** Opening Data for this task block **

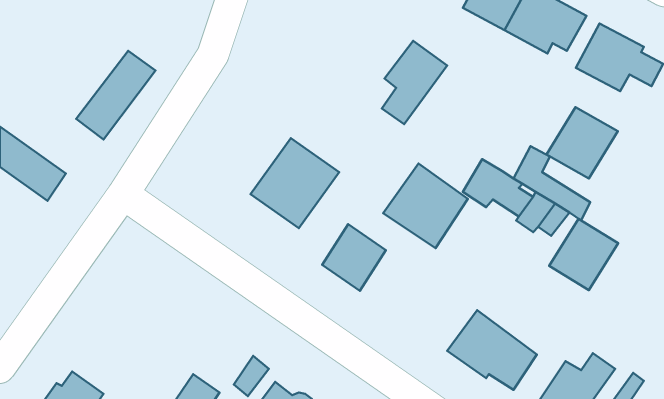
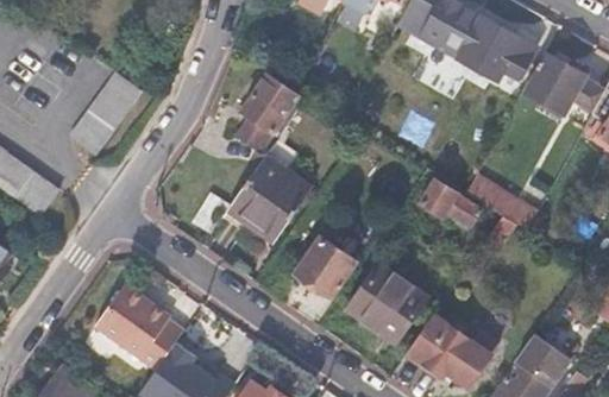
building: [382,41,447,124] -> [239,76,299,152]
building: [547,107,618,179] -> none
building: [383,164,468,248] -> [349,265,426,342]
building: [549,219,618,290] -> none
building: none -> [93,286,180,371]

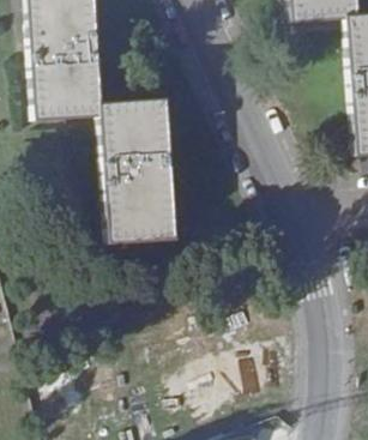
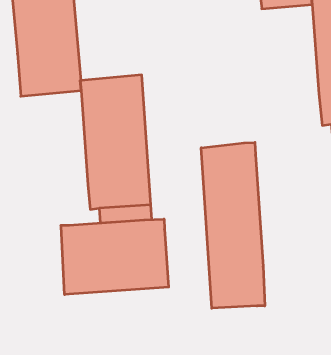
building: none -> [201,142,265,308]
building: none -> [61,219,169,295]

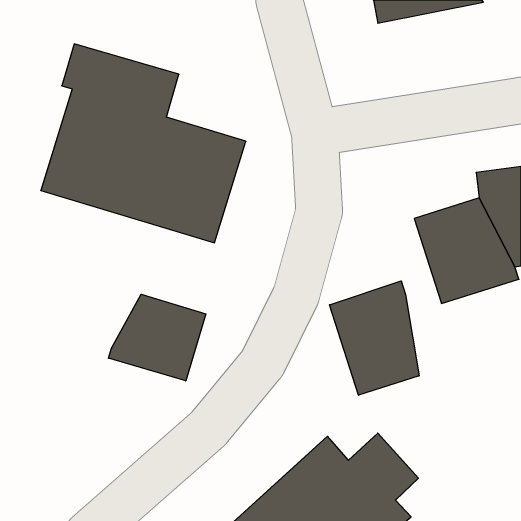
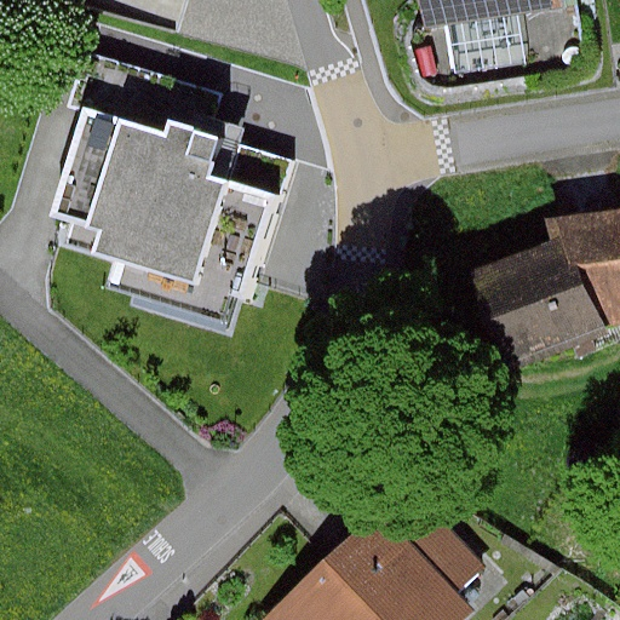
building: [330,281,419,395] -> none
building: [108,294,206,381] -> none

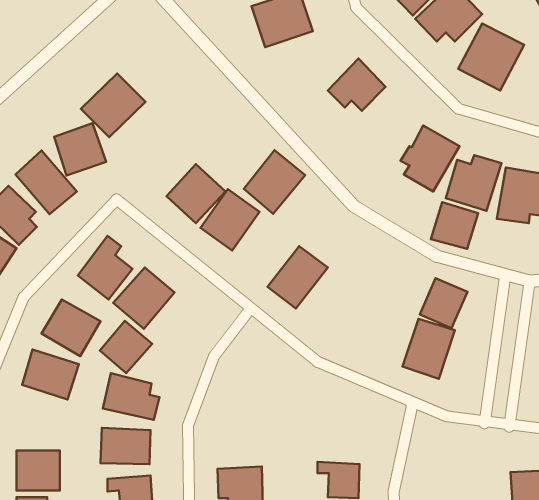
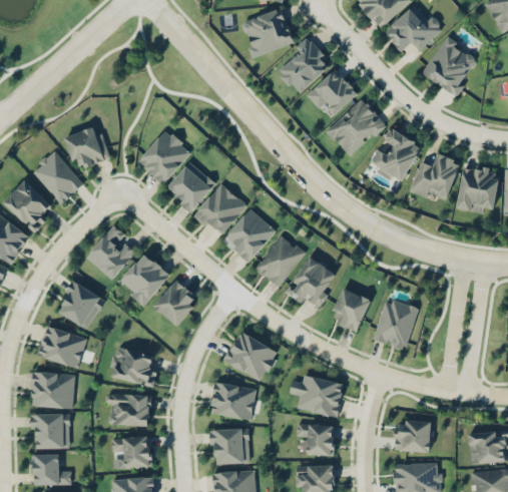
building: none -> [276,39,333,96]
building: [81,73,145,137] -> [136,129,193,185]
building: none -> [325,98,387,158]
building: [244,150,305,214] -> [222,208,277,265]
building: [431,202,478,249] -> none
building: none -> [287,256,340,306]
building: [420,278,467,328] -> [329,288,371,332]
building: [100,321,152,373] -> [153,280,199,326]
building: none -> [222,331,280,383]
building: none -> [31,372,78,409]
building: none -> [294,374,345,418]
building: none -> [209,382,256,420]
building: none -> [394,421,432,452]

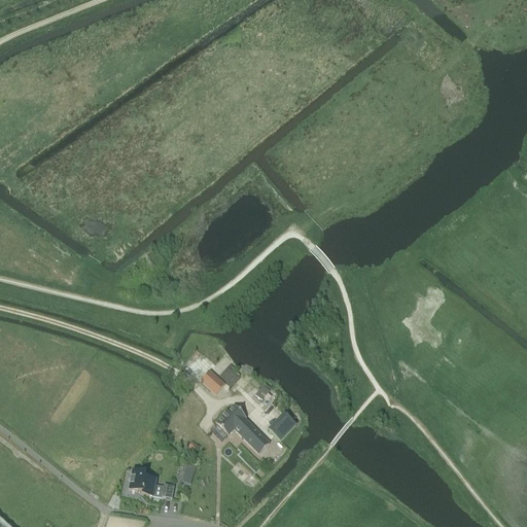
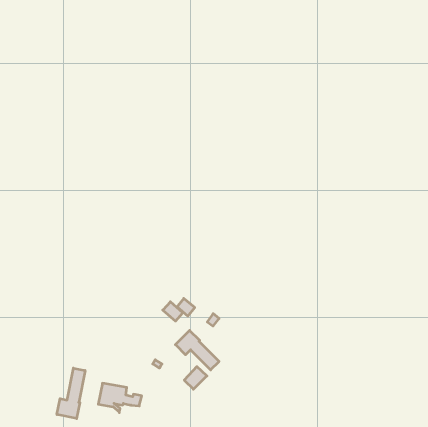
building: [269,413,296,441] -> [184,367,207,389]
building: none -> [57,368,85,419]

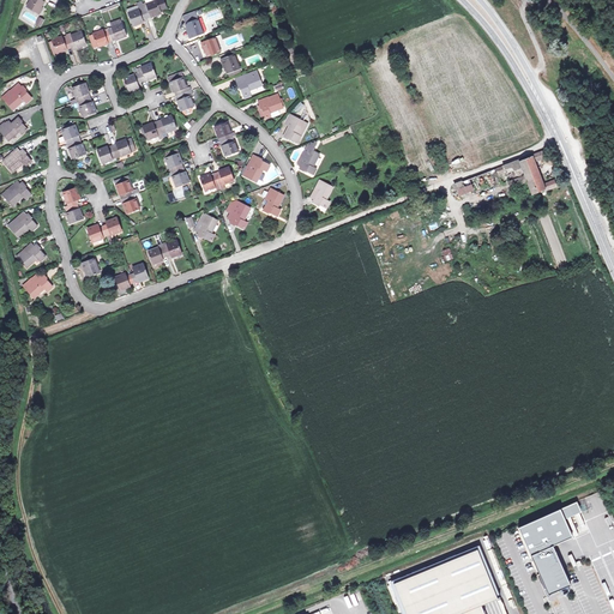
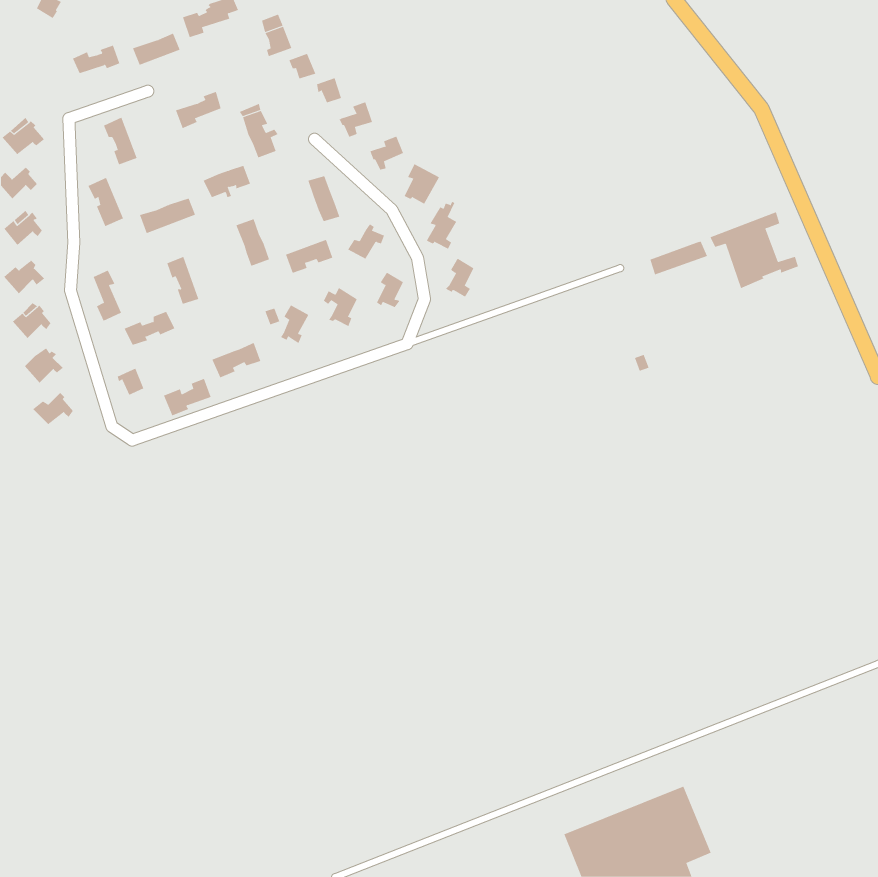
building: [518,500,582,594] -> none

** Closing Data for this task block **

◆ What to work on: The result should be an exact copy of only the lines above from the one that holds "building: none -> [201,142,265,308]" through the one that holds "building: [81,73,145,137] ->", both ends included, without pictures.

◆ Task answer:
building: none -> [201,142,265,308]
building: none -> [61,219,169,295]

building: [330,281,419,395] -> none
building: [108,294,206,381] -> none

building: none -> [276,39,333,96]
building: [81,73,145,137] -> [136,129,193,185]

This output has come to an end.